● WHAT IS NEEDED
Beneath this instruction is a listing; print exactly the lines in it starting at the line that contains "purple gift: 5 -> 7" and going through the line that contains "yellow robot: 3 -> 5".

● PROVIDED RECORDS
━━━━
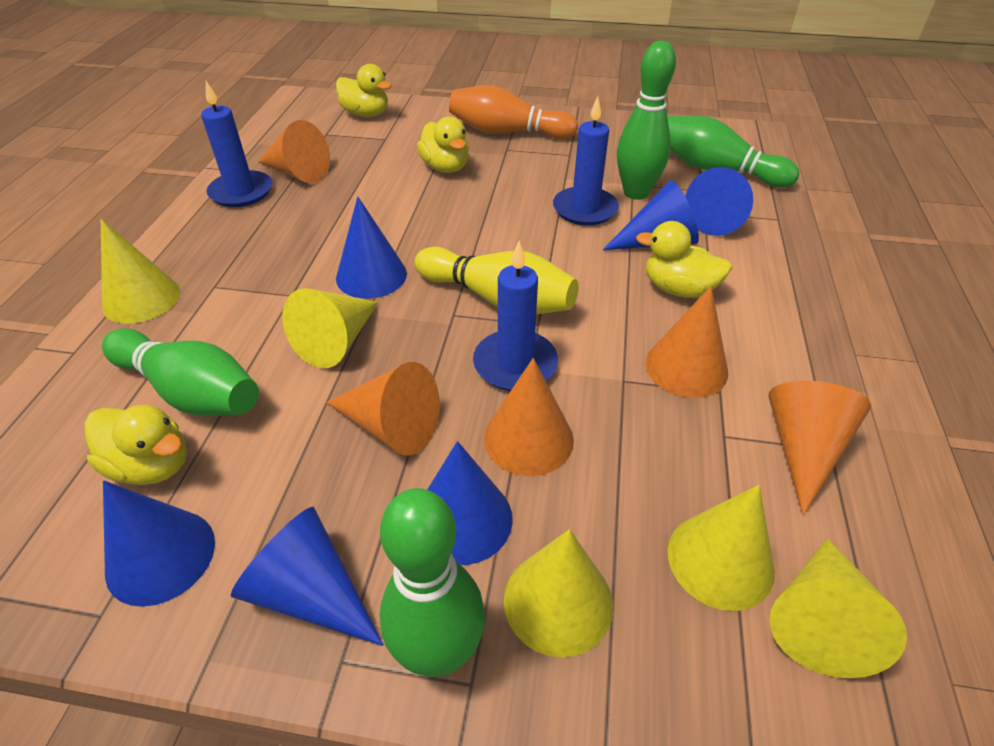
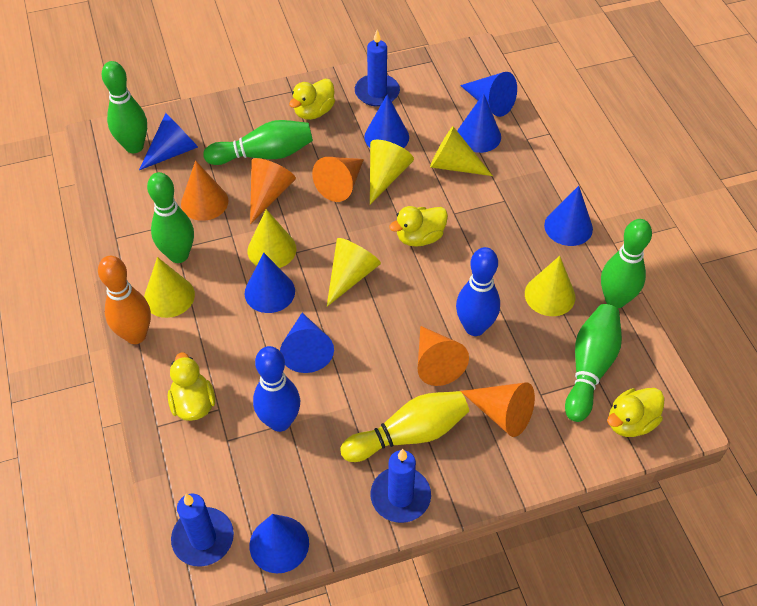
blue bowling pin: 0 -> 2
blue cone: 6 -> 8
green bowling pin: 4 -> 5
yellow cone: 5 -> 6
━━━━
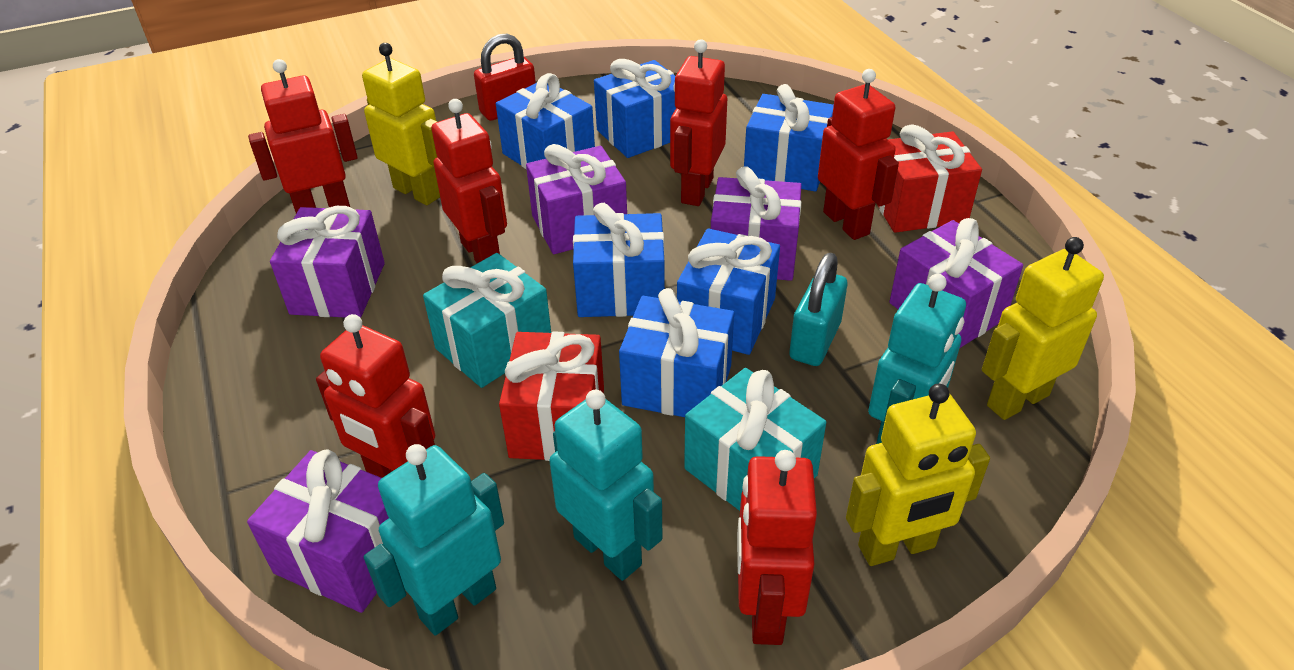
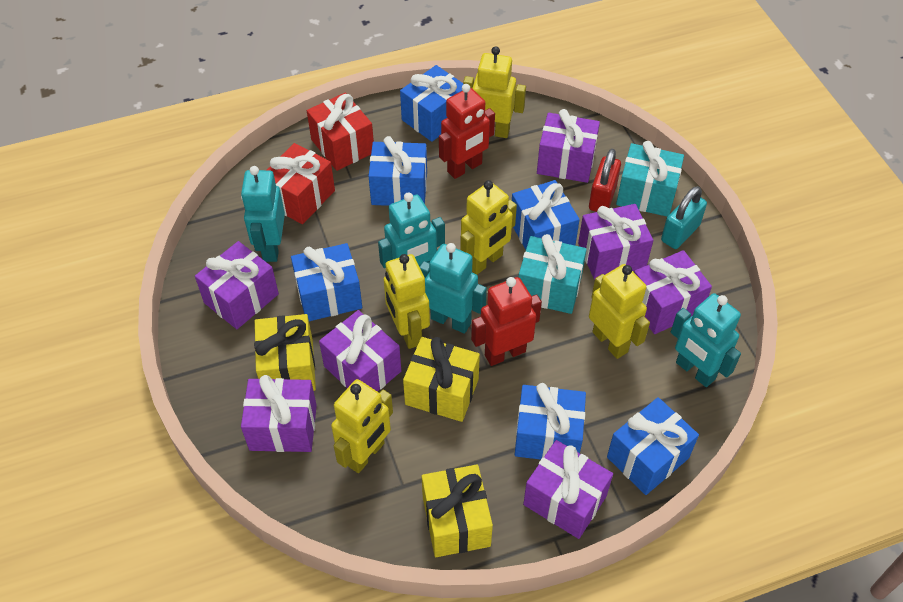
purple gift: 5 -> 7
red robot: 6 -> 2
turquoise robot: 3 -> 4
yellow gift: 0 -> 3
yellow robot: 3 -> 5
━━━━
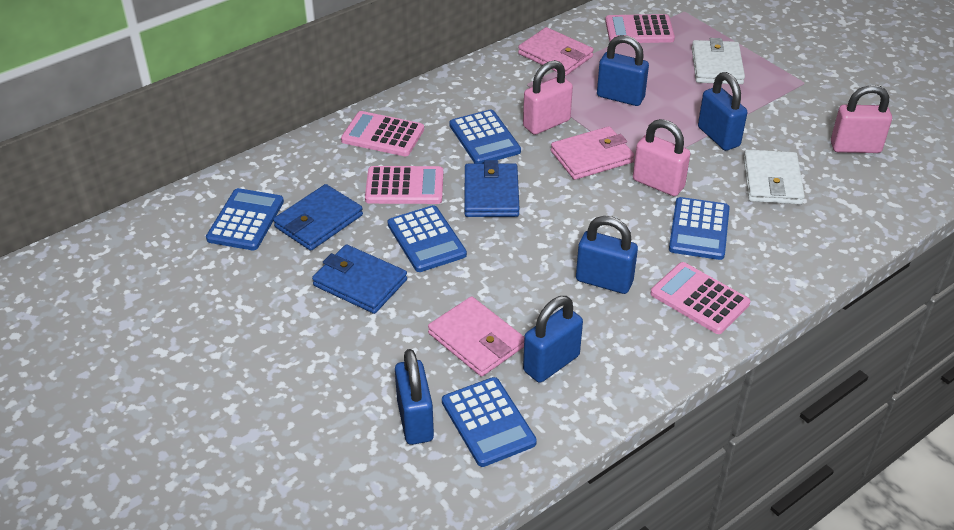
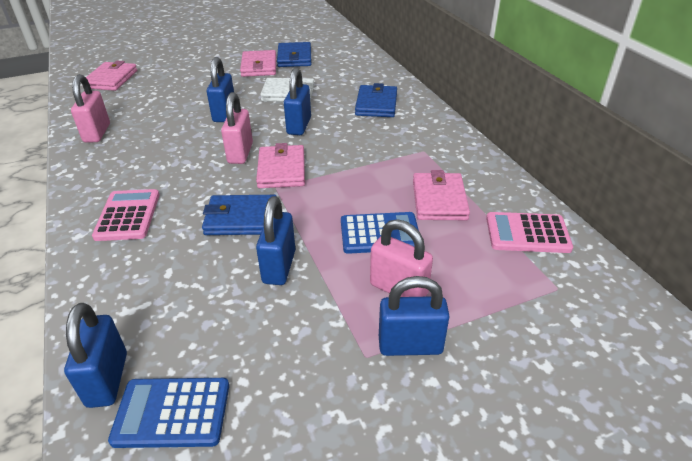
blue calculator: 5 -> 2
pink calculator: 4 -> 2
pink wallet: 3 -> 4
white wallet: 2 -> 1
━━━━
● RESULT FOR THIS TASK
purple gift: 5 -> 7
red robot: 6 -> 2
turquoise robot: 3 -> 4
yellow gift: 0 -> 3
yellow robot: 3 -> 5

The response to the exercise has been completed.